MATERIAL PROVIDED: Begin

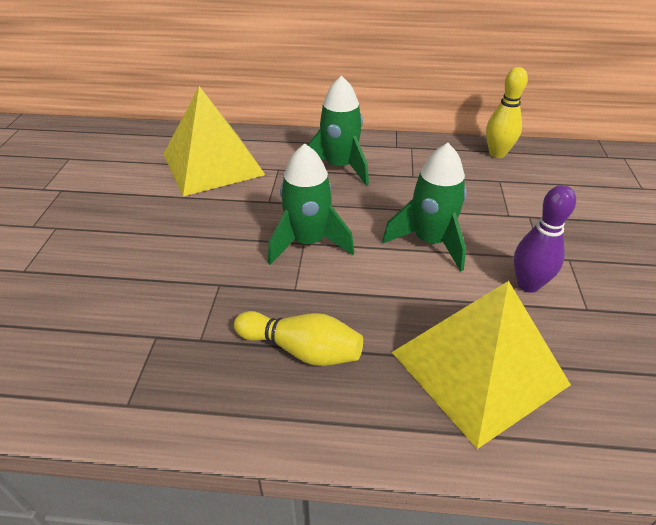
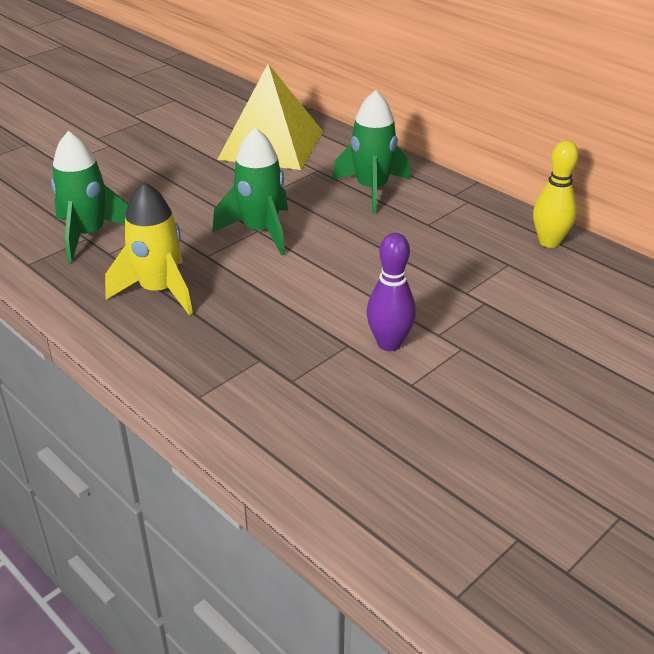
camera: 40 degrees right, 5 degrees down
(301, 349) = (159, 291): yellow bowling pin -> yellow rocket
(430, 242) = (357, 276): green rocket -> green rocket (88, 235)
(478, 368) = (258, 366): yellow pyramid -> none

MATERIAL PROVIDED: End

• [WHAT THE TASK ASKS]
Each line of the data that contains "yellow" belongs in the answer.

• [WRITTEN RESPONSE]
(301, 349) = (159, 291): yellow bowling pin -> yellow rocket
(478, 368) = (258, 366): yellow pyramid -> none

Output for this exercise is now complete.